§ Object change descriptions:
================

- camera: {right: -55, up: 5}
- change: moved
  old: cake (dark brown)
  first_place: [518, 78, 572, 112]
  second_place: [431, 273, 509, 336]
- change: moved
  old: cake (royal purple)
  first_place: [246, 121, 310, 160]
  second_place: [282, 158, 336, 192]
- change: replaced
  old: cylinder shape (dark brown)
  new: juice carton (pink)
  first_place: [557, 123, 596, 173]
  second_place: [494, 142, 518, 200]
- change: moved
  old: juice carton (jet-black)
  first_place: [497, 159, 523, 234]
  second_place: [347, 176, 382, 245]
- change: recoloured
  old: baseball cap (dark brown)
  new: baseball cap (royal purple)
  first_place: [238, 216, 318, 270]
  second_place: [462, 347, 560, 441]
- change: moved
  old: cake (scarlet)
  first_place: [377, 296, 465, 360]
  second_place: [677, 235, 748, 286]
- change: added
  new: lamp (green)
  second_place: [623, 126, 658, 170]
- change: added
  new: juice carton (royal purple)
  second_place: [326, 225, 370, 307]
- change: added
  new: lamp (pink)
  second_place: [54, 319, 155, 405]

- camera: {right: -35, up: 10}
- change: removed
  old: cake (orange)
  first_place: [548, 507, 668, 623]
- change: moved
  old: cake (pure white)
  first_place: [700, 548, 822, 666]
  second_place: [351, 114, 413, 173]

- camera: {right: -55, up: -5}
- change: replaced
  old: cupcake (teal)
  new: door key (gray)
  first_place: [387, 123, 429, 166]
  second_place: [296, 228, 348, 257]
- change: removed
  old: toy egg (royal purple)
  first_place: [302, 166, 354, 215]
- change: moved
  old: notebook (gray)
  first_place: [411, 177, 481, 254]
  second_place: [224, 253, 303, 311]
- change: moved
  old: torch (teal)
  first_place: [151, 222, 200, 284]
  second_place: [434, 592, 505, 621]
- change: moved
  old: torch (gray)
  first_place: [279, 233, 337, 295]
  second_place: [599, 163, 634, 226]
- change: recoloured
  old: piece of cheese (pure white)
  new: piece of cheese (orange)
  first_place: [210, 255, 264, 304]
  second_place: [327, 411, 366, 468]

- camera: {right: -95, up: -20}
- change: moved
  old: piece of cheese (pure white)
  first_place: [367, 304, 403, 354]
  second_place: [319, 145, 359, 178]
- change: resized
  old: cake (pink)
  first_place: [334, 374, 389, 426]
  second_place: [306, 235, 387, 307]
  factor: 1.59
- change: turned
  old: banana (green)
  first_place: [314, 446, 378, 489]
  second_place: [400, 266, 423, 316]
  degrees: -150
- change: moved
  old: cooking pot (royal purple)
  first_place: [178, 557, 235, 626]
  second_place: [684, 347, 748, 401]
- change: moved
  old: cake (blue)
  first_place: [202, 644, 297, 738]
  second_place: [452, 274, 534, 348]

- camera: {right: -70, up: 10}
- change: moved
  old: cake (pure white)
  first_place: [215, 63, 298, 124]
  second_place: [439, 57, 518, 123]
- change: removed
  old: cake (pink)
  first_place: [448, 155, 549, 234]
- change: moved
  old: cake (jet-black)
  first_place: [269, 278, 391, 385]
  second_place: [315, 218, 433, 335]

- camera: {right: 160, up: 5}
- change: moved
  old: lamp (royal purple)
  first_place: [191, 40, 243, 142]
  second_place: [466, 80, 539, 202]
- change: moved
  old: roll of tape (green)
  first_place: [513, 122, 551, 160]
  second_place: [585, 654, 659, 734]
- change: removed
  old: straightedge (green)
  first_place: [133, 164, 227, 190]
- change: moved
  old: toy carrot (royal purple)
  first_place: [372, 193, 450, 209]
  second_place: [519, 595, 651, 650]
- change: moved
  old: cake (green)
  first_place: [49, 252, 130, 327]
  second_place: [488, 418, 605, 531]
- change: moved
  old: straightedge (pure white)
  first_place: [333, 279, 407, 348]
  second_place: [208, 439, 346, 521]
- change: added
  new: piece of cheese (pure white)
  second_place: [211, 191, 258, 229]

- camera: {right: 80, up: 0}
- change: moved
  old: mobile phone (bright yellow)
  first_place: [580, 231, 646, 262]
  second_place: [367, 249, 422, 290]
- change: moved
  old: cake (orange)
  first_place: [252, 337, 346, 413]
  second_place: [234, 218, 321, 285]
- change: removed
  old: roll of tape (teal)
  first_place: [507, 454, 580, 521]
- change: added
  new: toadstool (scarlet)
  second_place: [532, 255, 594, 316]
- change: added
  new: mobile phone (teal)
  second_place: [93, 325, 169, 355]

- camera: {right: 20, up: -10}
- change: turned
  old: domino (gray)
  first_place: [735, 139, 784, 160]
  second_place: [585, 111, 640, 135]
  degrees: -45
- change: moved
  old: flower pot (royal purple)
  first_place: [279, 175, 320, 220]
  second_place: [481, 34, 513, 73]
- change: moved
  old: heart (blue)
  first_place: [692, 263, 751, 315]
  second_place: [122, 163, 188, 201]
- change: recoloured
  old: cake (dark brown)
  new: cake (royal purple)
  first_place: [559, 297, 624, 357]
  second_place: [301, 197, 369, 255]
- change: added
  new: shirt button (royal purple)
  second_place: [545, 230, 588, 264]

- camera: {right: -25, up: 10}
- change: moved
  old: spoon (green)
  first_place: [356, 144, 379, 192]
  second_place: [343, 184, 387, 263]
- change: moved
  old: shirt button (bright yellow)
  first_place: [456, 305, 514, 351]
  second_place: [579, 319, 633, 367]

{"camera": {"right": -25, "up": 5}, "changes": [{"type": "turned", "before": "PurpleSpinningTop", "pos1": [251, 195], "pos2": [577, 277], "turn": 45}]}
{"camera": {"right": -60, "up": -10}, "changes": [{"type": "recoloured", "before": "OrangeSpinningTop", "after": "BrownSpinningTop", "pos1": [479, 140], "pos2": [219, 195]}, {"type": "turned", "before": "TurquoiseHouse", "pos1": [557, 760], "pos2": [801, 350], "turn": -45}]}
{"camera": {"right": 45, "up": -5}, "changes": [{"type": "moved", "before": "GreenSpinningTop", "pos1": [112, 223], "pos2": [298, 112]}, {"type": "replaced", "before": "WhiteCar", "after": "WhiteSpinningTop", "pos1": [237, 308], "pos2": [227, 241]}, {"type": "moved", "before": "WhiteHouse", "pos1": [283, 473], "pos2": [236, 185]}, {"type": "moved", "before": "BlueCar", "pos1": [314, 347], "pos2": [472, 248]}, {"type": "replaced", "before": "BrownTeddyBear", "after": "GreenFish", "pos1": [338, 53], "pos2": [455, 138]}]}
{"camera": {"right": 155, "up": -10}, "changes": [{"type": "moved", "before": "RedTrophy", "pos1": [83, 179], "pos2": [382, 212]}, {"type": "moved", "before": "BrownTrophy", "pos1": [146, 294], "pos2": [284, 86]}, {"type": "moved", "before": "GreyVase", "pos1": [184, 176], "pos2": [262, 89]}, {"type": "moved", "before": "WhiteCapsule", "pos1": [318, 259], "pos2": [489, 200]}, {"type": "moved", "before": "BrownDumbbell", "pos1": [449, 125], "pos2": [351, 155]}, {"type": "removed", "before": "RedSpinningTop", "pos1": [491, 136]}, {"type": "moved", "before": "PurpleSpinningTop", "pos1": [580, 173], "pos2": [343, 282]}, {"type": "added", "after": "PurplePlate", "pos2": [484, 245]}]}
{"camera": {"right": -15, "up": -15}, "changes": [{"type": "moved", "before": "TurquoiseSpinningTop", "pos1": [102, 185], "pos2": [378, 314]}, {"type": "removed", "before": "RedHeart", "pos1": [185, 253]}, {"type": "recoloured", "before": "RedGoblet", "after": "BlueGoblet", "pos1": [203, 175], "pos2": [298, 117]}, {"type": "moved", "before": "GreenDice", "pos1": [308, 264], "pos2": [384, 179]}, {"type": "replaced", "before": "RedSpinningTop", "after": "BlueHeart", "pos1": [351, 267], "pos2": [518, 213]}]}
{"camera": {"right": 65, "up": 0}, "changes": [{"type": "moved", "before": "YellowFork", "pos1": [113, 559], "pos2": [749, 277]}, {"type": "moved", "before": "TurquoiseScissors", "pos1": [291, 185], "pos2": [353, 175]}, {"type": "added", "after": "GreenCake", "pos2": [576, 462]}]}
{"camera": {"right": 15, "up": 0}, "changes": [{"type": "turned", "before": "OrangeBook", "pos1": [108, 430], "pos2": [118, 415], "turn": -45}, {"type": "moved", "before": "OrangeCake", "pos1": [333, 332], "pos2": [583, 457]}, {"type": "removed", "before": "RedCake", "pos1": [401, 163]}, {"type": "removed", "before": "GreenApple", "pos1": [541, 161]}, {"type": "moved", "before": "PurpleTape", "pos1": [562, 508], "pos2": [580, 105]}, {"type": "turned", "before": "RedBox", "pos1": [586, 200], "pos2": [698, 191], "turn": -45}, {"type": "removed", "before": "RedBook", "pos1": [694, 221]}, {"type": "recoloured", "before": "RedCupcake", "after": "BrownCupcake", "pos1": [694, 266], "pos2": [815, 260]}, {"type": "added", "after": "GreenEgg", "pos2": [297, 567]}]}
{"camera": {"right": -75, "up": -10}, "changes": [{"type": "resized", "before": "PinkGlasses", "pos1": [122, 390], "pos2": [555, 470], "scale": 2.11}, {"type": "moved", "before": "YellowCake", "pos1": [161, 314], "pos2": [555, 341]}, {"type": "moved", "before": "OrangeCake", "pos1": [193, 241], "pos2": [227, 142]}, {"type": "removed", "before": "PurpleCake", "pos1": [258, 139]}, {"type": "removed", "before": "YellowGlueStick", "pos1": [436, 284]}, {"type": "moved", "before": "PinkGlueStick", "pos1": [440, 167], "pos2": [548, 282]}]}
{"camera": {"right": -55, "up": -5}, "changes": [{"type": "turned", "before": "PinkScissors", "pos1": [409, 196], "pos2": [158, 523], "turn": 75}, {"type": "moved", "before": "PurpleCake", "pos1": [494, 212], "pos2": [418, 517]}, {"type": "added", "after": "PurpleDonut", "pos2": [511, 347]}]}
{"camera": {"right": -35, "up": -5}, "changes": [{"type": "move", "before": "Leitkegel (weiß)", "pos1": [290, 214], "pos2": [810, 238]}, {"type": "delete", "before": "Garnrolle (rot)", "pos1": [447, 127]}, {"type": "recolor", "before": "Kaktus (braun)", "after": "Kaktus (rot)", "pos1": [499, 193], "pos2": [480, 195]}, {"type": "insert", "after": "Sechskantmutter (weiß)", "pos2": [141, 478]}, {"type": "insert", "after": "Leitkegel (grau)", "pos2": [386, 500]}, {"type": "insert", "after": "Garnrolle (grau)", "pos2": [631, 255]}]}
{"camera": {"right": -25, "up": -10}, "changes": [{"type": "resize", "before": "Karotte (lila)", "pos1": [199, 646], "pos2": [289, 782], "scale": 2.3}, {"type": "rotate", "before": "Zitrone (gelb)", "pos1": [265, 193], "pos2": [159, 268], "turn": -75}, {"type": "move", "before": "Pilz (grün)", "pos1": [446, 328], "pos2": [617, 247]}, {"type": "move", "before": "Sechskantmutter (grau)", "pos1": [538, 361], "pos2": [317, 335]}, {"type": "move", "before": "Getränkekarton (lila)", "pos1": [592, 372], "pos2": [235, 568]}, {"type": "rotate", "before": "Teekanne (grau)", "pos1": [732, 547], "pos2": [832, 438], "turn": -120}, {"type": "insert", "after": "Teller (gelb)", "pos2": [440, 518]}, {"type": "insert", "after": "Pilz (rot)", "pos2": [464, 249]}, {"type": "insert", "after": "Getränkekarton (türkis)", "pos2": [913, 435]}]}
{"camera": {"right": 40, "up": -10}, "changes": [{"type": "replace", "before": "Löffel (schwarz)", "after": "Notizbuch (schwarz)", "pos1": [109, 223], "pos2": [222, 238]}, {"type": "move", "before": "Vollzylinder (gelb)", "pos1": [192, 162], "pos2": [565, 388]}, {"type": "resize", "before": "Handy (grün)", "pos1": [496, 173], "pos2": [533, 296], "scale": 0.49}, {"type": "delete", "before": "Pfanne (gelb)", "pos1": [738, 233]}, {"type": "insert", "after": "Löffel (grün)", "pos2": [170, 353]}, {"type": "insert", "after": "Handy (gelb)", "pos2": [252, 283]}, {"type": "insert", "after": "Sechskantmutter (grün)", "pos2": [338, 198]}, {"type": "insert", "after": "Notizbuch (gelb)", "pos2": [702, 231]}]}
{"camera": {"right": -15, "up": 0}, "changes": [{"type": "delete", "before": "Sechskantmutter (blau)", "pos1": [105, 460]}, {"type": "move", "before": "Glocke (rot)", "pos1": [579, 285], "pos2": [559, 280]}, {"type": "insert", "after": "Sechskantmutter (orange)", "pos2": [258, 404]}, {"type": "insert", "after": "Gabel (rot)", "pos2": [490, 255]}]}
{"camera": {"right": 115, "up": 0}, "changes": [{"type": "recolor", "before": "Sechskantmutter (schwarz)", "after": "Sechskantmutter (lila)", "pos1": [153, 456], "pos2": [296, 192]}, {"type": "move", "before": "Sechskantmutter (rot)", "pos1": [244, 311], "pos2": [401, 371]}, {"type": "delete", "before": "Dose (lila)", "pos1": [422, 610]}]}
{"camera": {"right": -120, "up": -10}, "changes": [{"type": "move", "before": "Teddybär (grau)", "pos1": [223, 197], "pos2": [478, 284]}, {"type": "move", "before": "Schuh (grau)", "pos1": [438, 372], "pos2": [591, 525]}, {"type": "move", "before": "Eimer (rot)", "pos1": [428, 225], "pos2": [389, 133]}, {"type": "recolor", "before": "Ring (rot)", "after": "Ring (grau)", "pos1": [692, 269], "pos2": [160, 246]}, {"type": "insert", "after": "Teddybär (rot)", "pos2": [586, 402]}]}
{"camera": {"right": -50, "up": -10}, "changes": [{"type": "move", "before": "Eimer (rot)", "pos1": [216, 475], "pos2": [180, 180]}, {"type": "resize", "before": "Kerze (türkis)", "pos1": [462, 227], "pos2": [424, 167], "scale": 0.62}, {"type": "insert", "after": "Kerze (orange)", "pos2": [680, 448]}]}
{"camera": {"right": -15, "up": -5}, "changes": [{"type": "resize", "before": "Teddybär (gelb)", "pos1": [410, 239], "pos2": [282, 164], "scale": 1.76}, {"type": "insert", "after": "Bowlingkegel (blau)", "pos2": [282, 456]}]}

================

§ DIRECTIONS FOR THIS TASK: The reply should consist solely of the lines above from the one that has "new: juice carton (pink)" through the one that has "first_place: [238, 216, 318, 270]", reproduced exactly.

§ RESPONSE BELOW:
  new: juice carton (pink)
  first_place: [557, 123, 596, 173]
  second_place: [494, 142, 518, 200]
- change: moved
  old: juice carton (jet-black)
  first_place: [497, 159, 523, 234]
  second_place: [347, 176, 382, 245]
- change: recoloured
  old: baseball cap (dark brown)
  new: baseball cap (royal purple)
  first_place: [238, 216, 318, 270]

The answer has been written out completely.